- The task
How many lines below include the word "degrees"? State that number and nothing else.
★ ★ ★ ★ ★
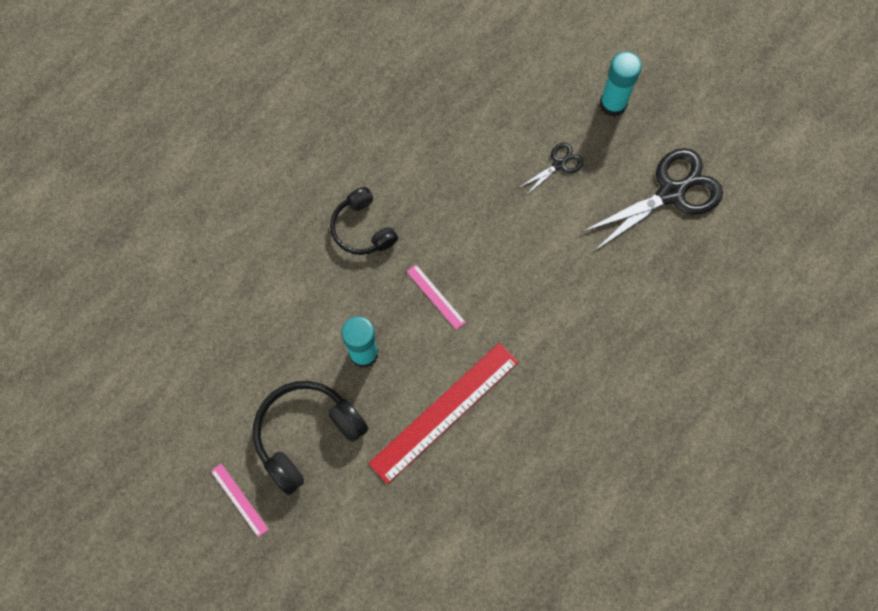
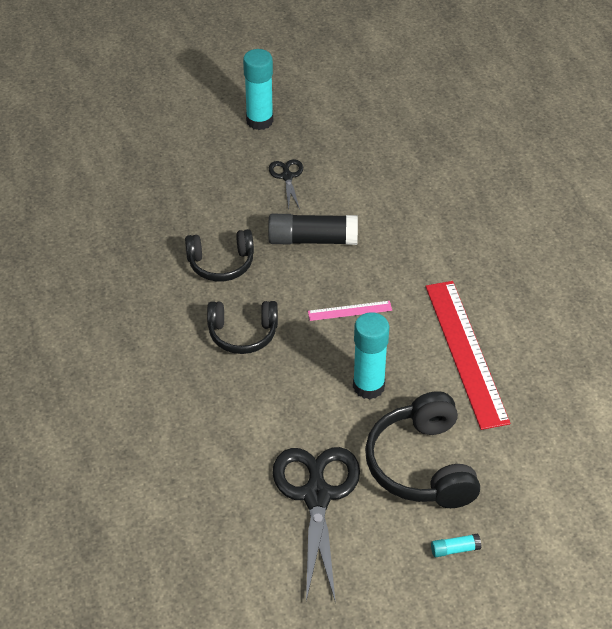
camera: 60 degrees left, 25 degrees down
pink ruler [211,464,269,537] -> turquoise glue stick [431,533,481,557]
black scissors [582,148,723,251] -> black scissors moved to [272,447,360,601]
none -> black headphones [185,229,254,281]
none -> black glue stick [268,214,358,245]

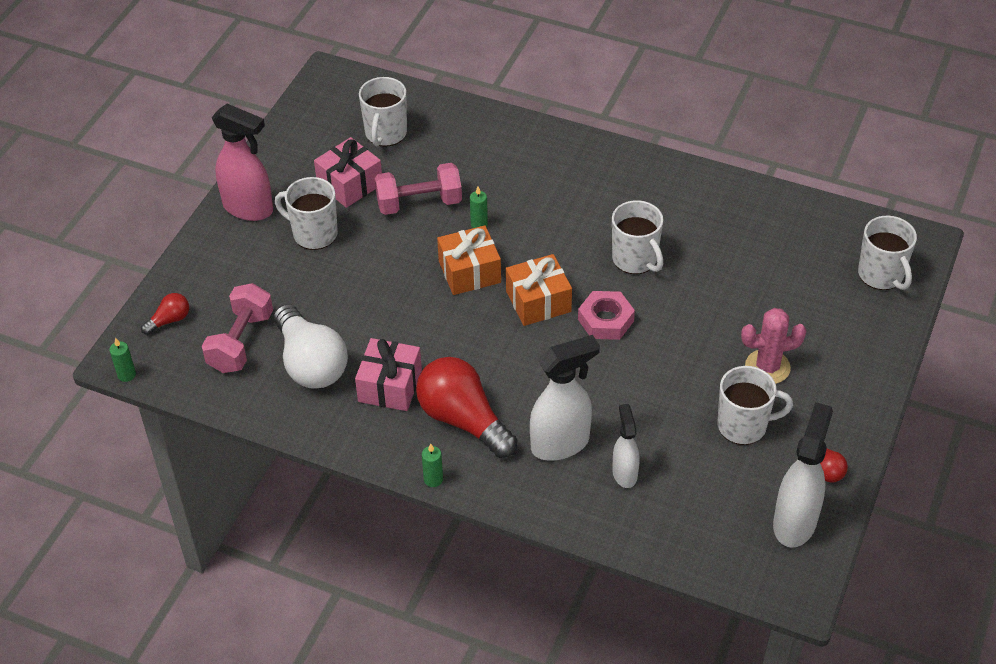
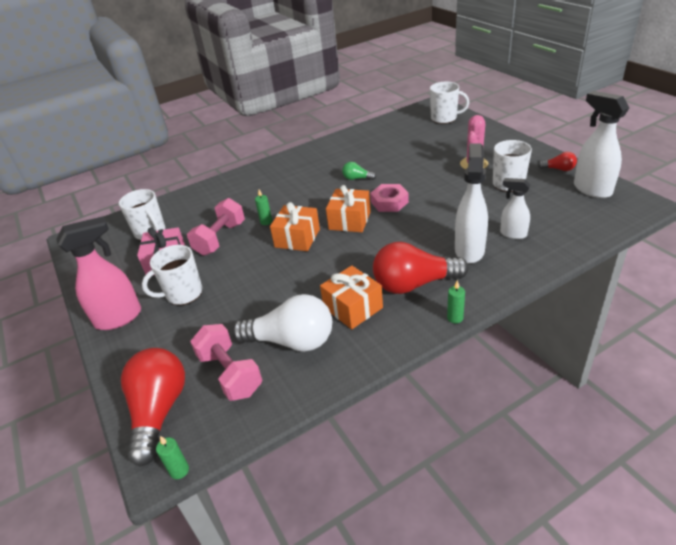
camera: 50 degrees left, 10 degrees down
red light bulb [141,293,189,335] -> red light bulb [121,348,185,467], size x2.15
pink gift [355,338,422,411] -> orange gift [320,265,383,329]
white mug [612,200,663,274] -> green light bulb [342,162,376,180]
★ ★ ★ ★ ★
- Response for this exercise
2